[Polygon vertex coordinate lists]
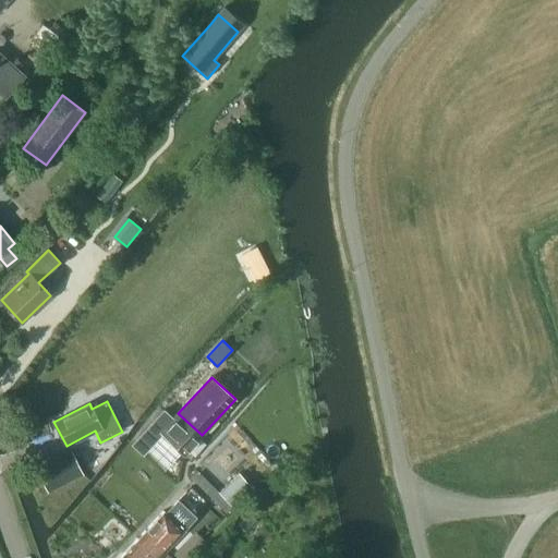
[(172,419),(164,410),(132,445),(143,455),(162,434),(184,455),(202,435),(178,413),(172,419)]
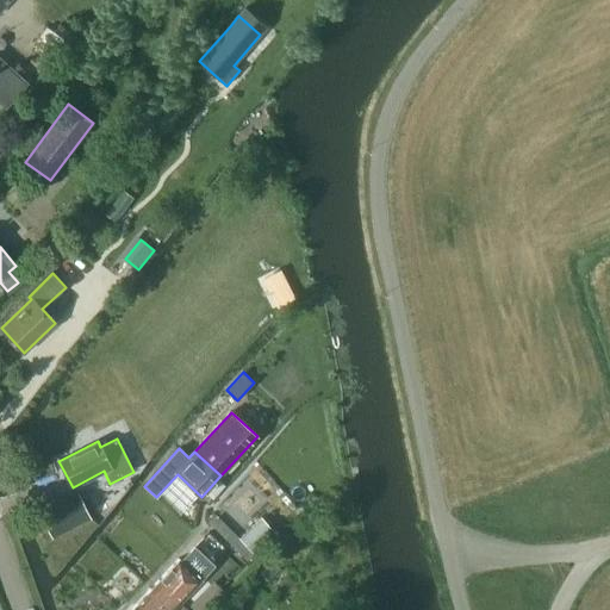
[(41,514),(53,537),(91,518),(79,495),(41,514)]
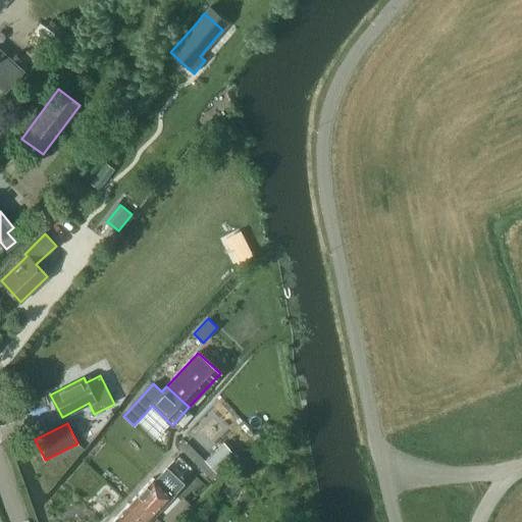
[(223,444),(206,460),(216,471),(216,472),(232,458),(235,456),(233,455),(223,444)]
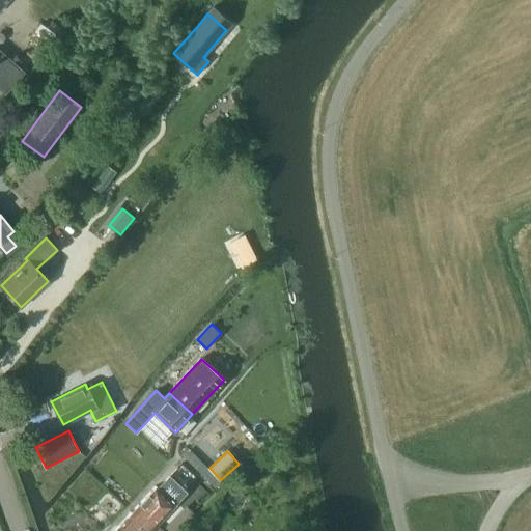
[(156,486),(136,507),(156,525),(187,493),(169,476),(158,488),(156,486)]
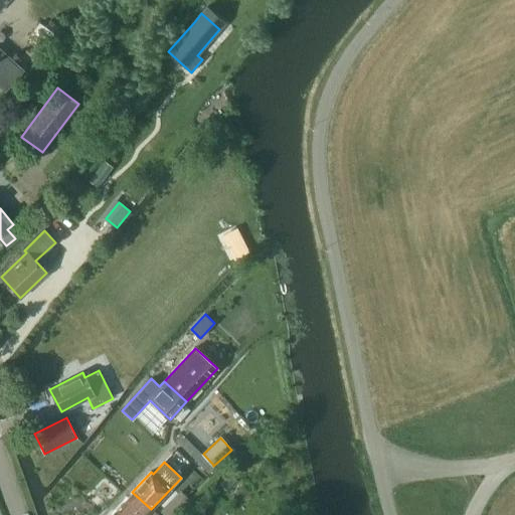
[(132,492),(114,511),(117,514),(145,514),(151,509),(132,492)]
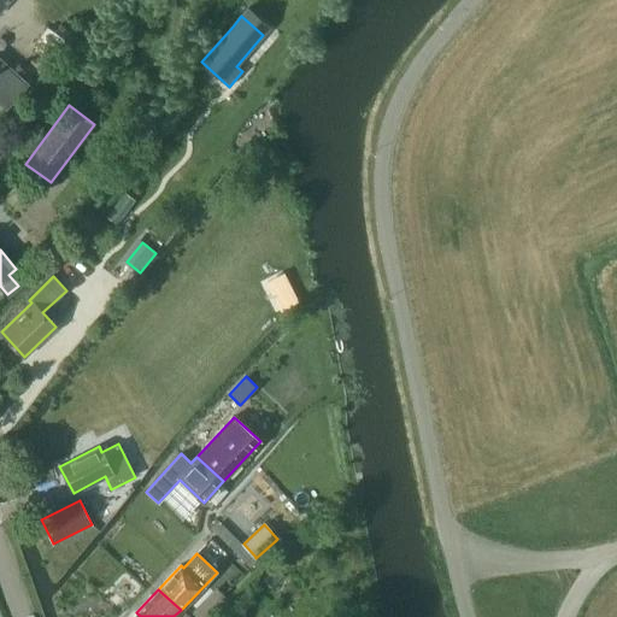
[(217,589),(193,613),(197,616),(207,616),(227,599),(217,589)]
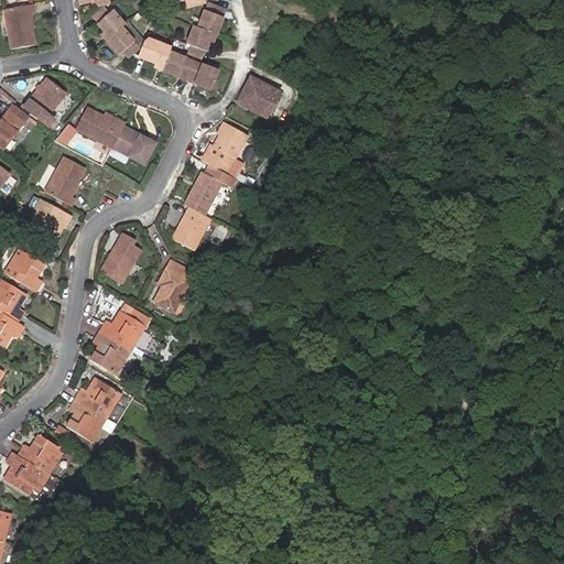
[(216,36),(223,19),(219,17),(221,9),(207,3),(197,29),(212,34),(215,36),(216,36)]
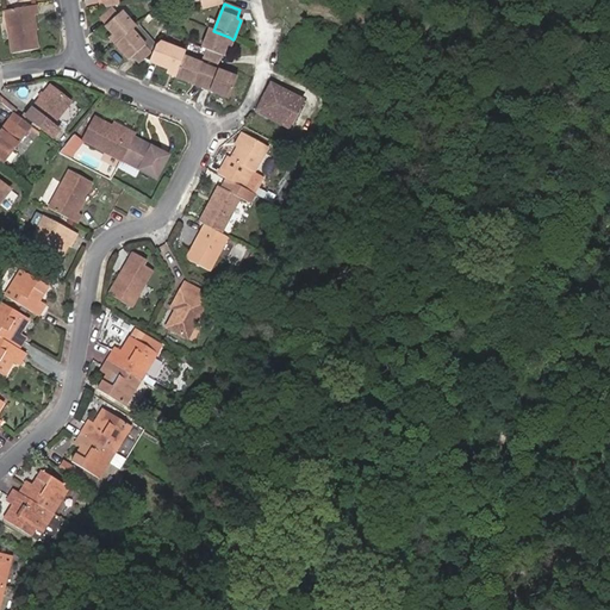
[(38,50),(32,16),(38,16),(37,5),(4,11),(12,55),(38,50)]
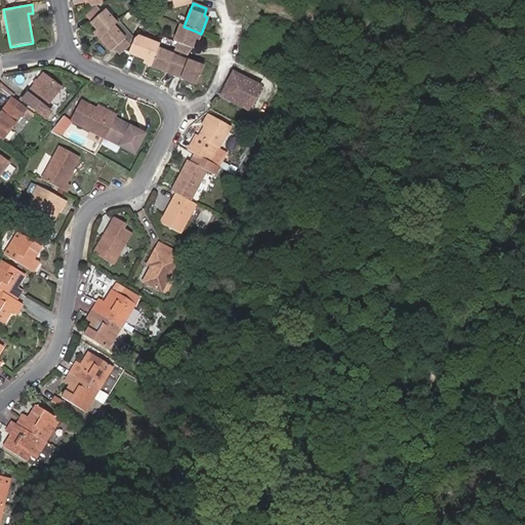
[(116,24),(105,9),(102,12),(96,6),(85,15),(90,22),(90,23),(97,30),(102,35),(113,26),(116,24)]
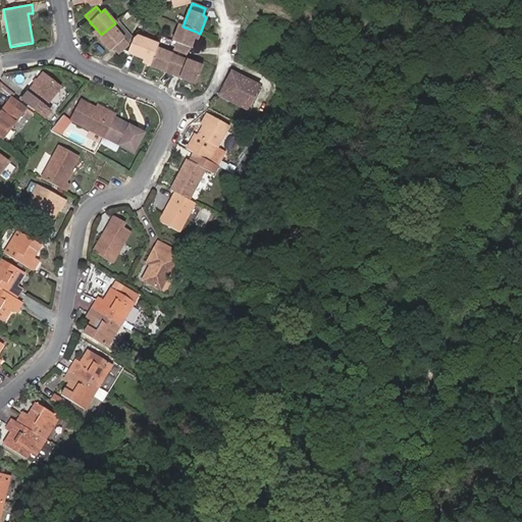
[(129,35),(118,20),(115,23),(112,25),(124,39),(129,35)]
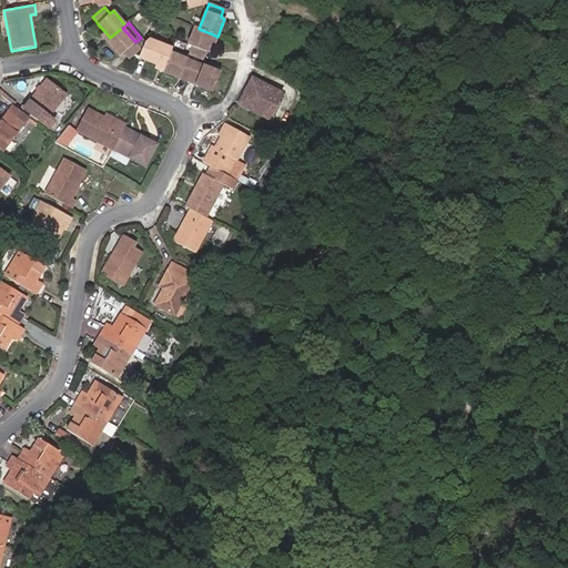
[(211,41),(213,34),(199,29),(194,27),(188,44),(191,47),(189,54),(196,57),(203,60),(205,52),(206,52),(211,41)]
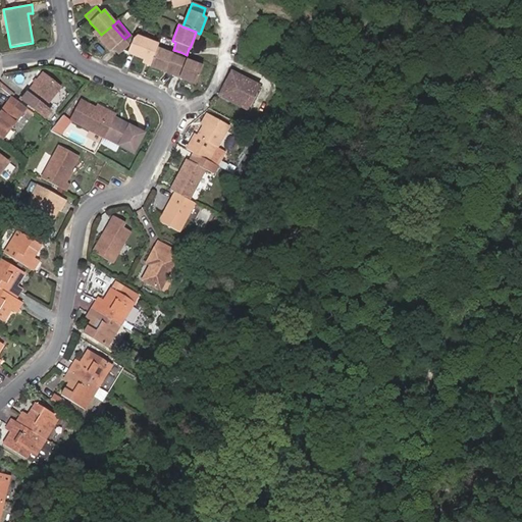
[(128,44),(125,41),(124,39),(112,25),(101,35),(98,38),(109,51),(112,48),(117,54),(128,45),(128,44)]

WHAT YOU SHOULD DO: The copy you output must match the entries above exactly, except that it has no pictures.

THE COMPLETED TASK:
[(172,419),(164,410),(132,445),(143,455),(162,434),(184,455),(202,435),(178,413),(172,419)]
[(41,514),(53,537),(91,518),(79,495),(41,514)]
[(223,444),(206,460),(216,471),(216,472),(232,458),(235,456),(233,455),(223,444)]
[(156,486),(136,507),(156,525),(187,493),(169,476),(158,488),(156,486)]
[(132,492),(114,511),(117,514),(145,514),(151,509),(132,492)]
[(217,589),(193,613),(197,616),(207,616),(227,599),(217,589)]
[(216,36),(223,19),(219,17),(221,9),(207,3),(197,29),(212,34),(215,36),(216,36)]
[(38,50),(32,16),(38,16),(37,5),(4,11),(12,55),(38,50)]
[(116,24),(105,9),(102,12),(96,6),(85,15),(90,22),(90,23),(97,30),(102,35),(113,26),(116,24)]
[(129,35),(118,20),(115,23),(112,25),(124,39),(129,35)]
[(211,41),(213,34),(199,29),(194,27),(188,44),(191,47),(189,54),(196,57),(203,60),(205,52),(206,52),(211,41)]
[(128,44),(125,41),(124,39),(112,25),(101,35),(98,38),(109,51),(112,48),(117,54),(128,45),(128,44)]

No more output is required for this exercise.